─── Data records ───

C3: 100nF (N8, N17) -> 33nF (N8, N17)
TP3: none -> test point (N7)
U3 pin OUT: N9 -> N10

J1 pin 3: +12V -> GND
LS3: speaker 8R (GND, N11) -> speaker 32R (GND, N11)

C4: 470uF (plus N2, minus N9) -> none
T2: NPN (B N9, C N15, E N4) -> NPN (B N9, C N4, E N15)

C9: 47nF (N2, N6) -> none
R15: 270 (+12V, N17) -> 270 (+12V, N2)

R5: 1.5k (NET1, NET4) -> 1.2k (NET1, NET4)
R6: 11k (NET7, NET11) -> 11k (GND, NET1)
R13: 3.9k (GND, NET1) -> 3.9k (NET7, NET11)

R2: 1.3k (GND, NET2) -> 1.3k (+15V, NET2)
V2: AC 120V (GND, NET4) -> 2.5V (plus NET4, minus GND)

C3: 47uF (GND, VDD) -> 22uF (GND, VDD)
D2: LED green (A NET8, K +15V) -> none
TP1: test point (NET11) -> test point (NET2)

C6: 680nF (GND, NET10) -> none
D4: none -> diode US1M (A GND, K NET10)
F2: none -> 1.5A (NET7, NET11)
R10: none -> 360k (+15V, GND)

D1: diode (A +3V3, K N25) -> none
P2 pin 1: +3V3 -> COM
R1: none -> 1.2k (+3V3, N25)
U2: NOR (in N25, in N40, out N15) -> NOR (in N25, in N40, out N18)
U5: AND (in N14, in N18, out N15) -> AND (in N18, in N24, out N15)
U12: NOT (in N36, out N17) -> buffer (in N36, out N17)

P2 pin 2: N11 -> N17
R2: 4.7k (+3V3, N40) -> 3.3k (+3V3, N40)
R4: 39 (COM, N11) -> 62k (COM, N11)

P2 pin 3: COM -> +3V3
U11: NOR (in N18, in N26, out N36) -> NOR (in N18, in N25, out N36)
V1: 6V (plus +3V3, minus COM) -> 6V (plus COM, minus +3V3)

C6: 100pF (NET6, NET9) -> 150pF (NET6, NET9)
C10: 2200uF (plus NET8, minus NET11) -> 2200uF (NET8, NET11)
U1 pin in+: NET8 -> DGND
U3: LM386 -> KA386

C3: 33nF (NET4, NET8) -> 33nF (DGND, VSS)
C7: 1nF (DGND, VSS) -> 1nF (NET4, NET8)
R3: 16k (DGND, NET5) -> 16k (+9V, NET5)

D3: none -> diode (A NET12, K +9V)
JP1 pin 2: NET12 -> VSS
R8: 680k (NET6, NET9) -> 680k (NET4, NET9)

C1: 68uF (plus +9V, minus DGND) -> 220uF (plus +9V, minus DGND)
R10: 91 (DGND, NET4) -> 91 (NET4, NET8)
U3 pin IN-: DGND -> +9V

───

An exact copy of all the entries is the required answer.

C3: 100nF (N8, N17) -> 33nF (N8, N17)
TP3: none -> test point (N7)
U3 pin OUT: N9 -> N10

J1 pin 3: +12V -> GND
LS3: speaker 8R (GND, N11) -> speaker 32R (GND, N11)

C4: 470uF (plus N2, minus N9) -> none
T2: NPN (B N9, C N15, E N4) -> NPN (B N9, C N4, E N15)

C9: 47nF (N2, N6) -> none
R15: 270 (+12V, N17) -> 270 (+12V, N2)

R5: 1.5k (NET1, NET4) -> 1.2k (NET1, NET4)
R6: 11k (NET7, NET11) -> 11k (GND, NET1)
R13: 3.9k (GND, NET1) -> 3.9k (NET7, NET11)

R2: 1.3k (GND, NET2) -> 1.3k (+15V, NET2)
V2: AC 120V (GND, NET4) -> 2.5V (plus NET4, minus GND)

C3: 47uF (GND, VDD) -> 22uF (GND, VDD)
D2: LED green (A NET8, K +15V) -> none
TP1: test point (NET11) -> test point (NET2)

C6: 680nF (GND, NET10) -> none
D4: none -> diode US1M (A GND, K NET10)
F2: none -> 1.5A (NET7, NET11)
R10: none -> 360k (+15V, GND)

D1: diode (A +3V3, K N25) -> none
P2 pin 1: +3V3 -> COM
R1: none -> 1.2k (+3V3, N25)
U2: NOR (in N25, in N40, out N15) -> NOR (in N25, in N40, out N18)
U5: AND (in N14, in N18, out N15) -> AND (in N18, in N24, out N15)
U12: NOT (in N36, out N17) -> buffer (in N36, out N17)

P2 pin 2: N11 -> N17
R2: 4.7k (+3V3, N40) -> 3.3k (+3V3, N40)
R4: 39 (COM, N11) -> 62k (COM, N11)

P2 pin 3: COM -> +3V3
U11: NOR (in N18, in N26, out N36) -> NOR (in N18, in N25, out N36)
V1: 6V (plus +3V3, minus COM) -> 6V (plus COM, minus +3V3)

C6: 100pF (NET6, NET9) -> 150pF (NET6, NET9)
C10: 2200uF (plus NET8, minus NET11) -> 2200uF (NET8, NET11)
U1 pin in+: NET8 -> DGND
U3: LM386 -> KA386

C3: 33nF (NET4, NET8) -> 33nF (DGND, VSS)
C7: 1nF (DGND, VSS) -> 1nF (NET4, NET8)
R3: 16k (DGND, NET5) -> 16k (+9V, NET5)

D3: none -> diode (A NET12, K +9V)
JP1 pin 2: NET12 -> VSS
R8: 680k (NET6, NET9) -> 680k (NET4, NET9)

C1: 68uF (plus +9V, minus DGND) -> 220uF (plus +9V, minus DGND)
R10: 91 (DGND, NET4) -> 91 (NET4, NET8)
U3 pin IN-: DGND -> +9V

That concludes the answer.